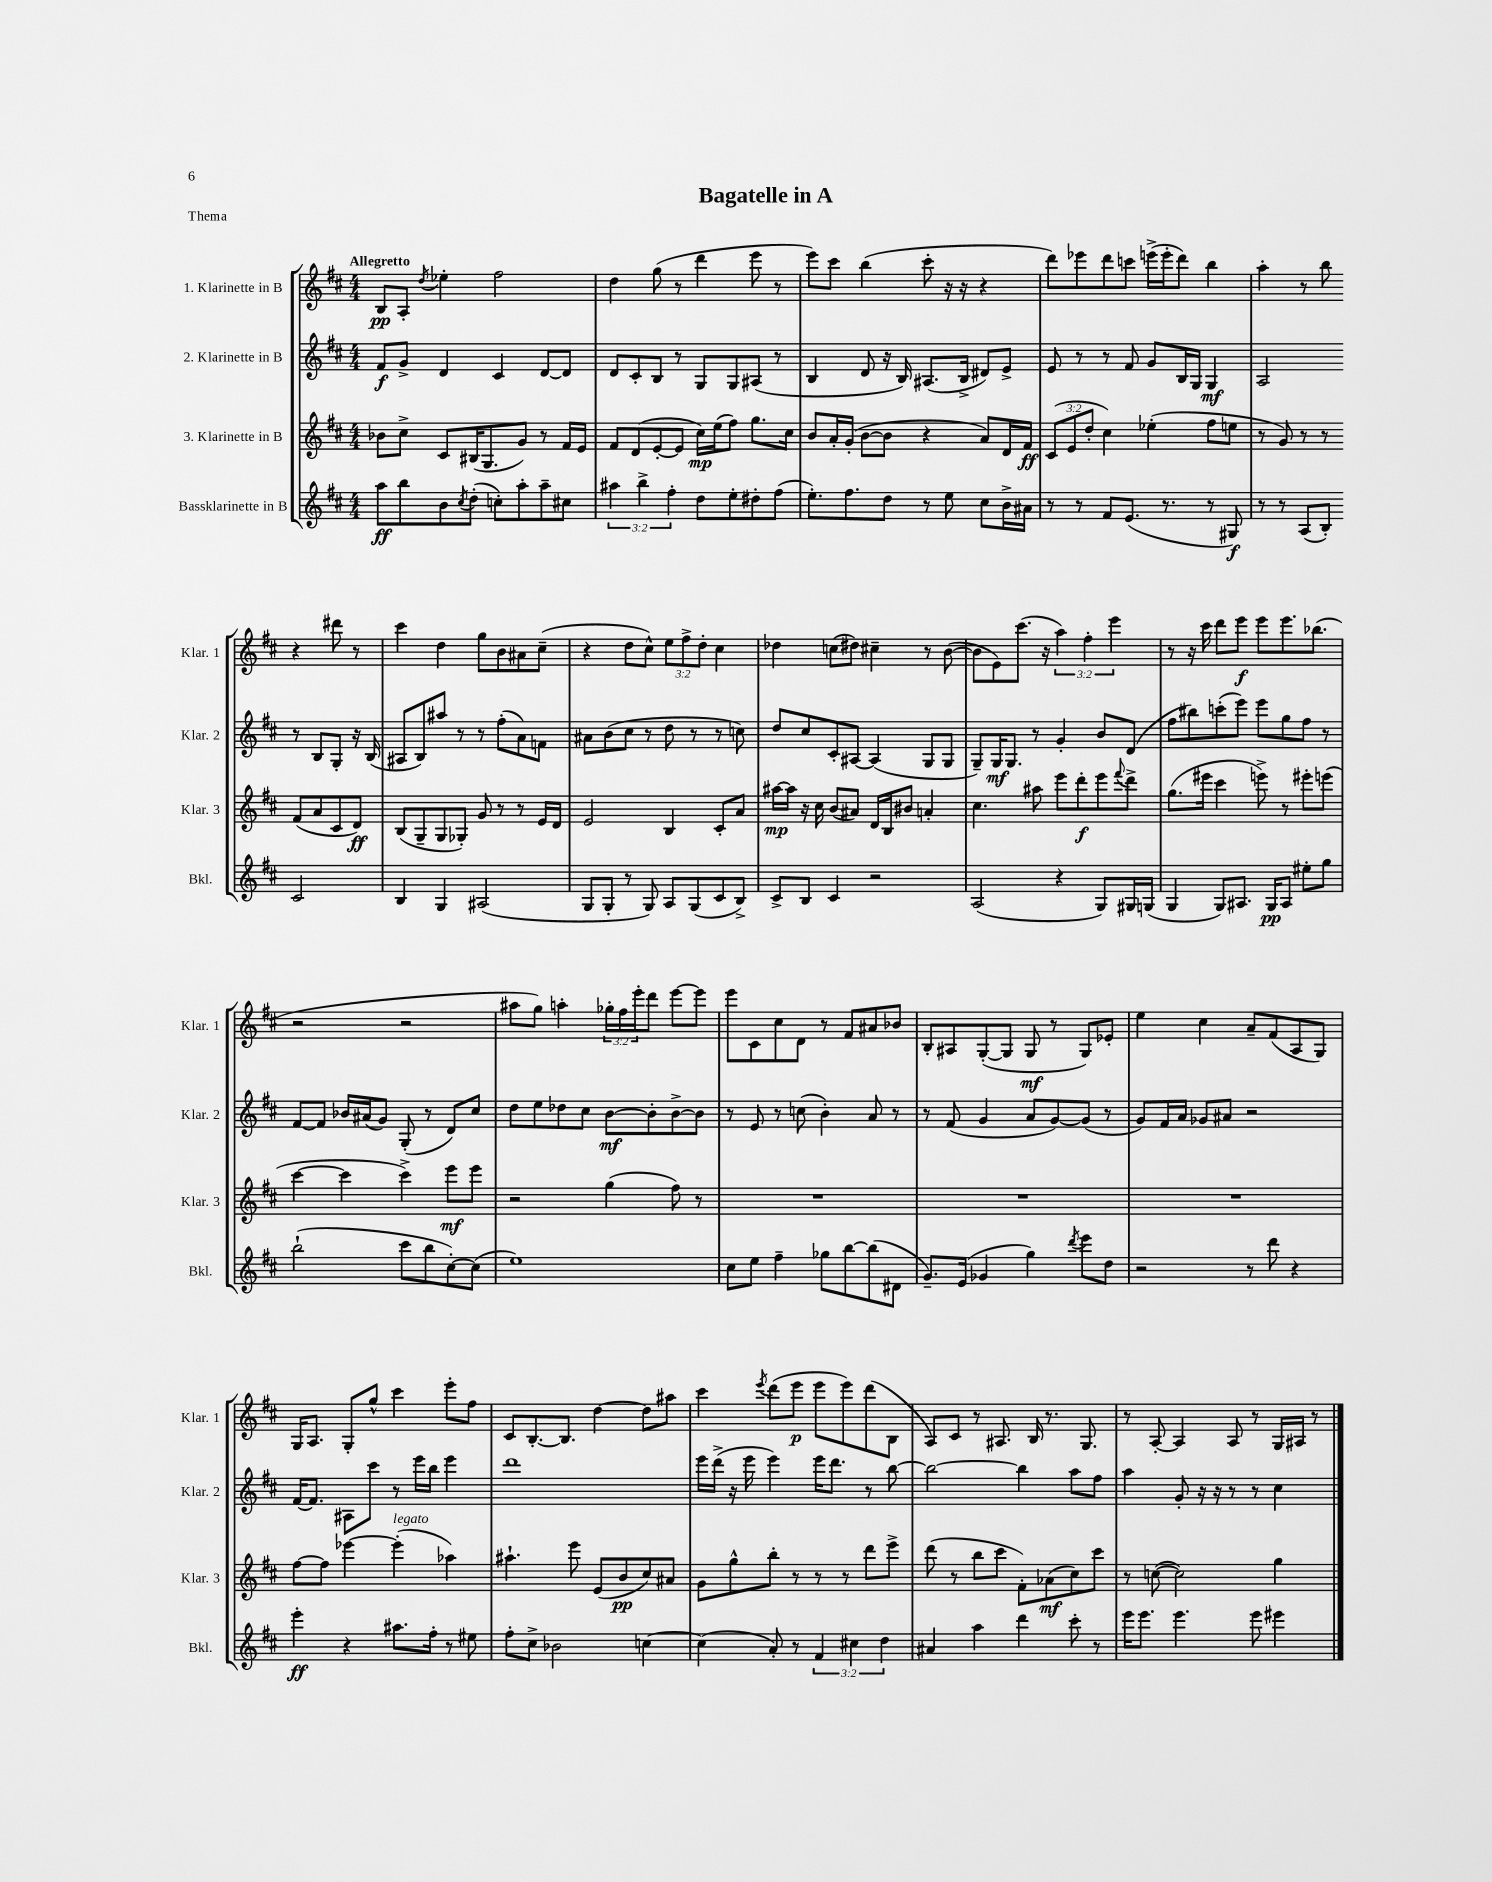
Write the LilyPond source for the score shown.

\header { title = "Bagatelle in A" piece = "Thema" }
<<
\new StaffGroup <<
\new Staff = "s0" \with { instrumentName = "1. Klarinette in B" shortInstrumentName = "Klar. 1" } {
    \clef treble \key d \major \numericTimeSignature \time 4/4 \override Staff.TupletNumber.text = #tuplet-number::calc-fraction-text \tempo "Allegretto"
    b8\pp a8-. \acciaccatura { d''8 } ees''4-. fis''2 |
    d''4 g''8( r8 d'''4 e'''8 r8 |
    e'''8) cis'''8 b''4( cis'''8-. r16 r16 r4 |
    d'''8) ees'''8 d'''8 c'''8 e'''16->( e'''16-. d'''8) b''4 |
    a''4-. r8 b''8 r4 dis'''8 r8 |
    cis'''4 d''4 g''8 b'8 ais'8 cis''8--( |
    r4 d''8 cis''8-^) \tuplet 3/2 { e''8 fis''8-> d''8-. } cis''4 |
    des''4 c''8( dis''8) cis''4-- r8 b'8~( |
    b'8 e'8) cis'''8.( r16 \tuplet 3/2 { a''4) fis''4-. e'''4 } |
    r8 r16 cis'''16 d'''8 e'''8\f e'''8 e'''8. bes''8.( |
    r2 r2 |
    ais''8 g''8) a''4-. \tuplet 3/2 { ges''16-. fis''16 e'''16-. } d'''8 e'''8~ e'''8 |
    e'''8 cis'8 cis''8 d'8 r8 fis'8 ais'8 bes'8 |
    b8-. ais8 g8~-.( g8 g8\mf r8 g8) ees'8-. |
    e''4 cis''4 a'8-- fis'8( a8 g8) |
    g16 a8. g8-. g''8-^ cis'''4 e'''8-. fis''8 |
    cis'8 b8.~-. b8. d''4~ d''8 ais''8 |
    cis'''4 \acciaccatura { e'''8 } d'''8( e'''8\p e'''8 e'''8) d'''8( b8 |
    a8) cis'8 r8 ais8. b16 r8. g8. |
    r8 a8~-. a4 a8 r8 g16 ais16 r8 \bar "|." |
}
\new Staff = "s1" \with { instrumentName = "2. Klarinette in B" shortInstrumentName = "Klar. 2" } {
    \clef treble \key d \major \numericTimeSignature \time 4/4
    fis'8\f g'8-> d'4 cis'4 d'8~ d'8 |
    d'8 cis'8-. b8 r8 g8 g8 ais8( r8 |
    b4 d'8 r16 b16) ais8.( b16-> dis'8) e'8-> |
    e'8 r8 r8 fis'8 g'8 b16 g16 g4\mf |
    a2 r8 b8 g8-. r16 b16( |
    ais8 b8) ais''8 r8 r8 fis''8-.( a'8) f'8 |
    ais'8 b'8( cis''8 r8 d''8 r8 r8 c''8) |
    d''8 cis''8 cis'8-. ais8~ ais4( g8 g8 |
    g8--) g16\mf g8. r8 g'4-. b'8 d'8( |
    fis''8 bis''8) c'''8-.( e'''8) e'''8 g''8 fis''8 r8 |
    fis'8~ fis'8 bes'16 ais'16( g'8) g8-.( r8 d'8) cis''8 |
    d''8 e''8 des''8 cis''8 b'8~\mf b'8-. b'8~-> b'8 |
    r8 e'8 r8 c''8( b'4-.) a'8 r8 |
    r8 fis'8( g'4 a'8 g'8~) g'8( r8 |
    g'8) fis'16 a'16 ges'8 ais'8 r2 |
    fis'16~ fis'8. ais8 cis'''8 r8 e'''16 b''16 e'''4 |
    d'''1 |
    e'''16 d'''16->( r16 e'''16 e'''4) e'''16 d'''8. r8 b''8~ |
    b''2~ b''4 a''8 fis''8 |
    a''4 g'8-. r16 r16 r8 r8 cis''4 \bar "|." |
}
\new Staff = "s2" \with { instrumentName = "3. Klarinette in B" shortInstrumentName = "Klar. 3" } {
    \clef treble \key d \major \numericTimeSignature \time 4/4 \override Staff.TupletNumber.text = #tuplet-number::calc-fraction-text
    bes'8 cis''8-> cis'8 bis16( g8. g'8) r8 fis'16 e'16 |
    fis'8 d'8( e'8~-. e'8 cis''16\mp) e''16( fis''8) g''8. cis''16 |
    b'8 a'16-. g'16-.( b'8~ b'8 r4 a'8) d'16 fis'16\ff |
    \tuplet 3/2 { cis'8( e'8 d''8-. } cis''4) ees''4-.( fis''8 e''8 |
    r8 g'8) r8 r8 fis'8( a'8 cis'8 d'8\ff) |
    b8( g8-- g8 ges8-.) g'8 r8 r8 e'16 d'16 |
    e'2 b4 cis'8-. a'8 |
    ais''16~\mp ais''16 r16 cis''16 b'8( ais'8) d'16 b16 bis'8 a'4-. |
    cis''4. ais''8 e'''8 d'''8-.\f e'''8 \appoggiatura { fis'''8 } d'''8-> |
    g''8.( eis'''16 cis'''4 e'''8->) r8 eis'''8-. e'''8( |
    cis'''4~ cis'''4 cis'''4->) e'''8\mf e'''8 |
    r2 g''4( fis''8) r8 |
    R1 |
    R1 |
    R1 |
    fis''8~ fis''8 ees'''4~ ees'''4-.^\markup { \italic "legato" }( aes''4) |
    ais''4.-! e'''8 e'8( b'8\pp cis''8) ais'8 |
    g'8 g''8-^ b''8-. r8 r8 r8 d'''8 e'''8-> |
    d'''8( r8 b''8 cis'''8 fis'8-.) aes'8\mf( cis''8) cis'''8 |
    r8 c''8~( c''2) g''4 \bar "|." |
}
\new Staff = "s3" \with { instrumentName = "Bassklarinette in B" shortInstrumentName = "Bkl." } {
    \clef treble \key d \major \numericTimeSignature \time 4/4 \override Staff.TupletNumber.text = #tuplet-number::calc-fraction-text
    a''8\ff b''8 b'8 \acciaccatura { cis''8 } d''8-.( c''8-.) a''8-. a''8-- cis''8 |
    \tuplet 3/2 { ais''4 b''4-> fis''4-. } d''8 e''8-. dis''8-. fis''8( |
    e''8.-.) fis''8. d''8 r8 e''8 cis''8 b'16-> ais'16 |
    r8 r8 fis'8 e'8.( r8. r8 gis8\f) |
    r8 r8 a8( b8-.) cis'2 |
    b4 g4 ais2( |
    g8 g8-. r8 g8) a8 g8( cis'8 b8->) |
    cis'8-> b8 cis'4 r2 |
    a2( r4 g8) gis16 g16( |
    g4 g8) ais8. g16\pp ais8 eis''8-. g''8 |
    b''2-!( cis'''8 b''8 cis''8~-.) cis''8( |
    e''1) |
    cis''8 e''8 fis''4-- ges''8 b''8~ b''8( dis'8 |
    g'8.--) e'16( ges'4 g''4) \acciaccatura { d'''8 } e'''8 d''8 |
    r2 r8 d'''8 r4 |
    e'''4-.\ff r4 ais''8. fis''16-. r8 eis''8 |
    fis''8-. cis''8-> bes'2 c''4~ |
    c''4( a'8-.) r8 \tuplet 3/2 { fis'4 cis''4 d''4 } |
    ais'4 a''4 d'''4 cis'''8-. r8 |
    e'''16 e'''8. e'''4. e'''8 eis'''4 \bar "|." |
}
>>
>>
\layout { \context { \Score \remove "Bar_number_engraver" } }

-.-.-

Count the lines in the entries that contain the string "shortInstrumentName", matching case exactly. Give only the number.

4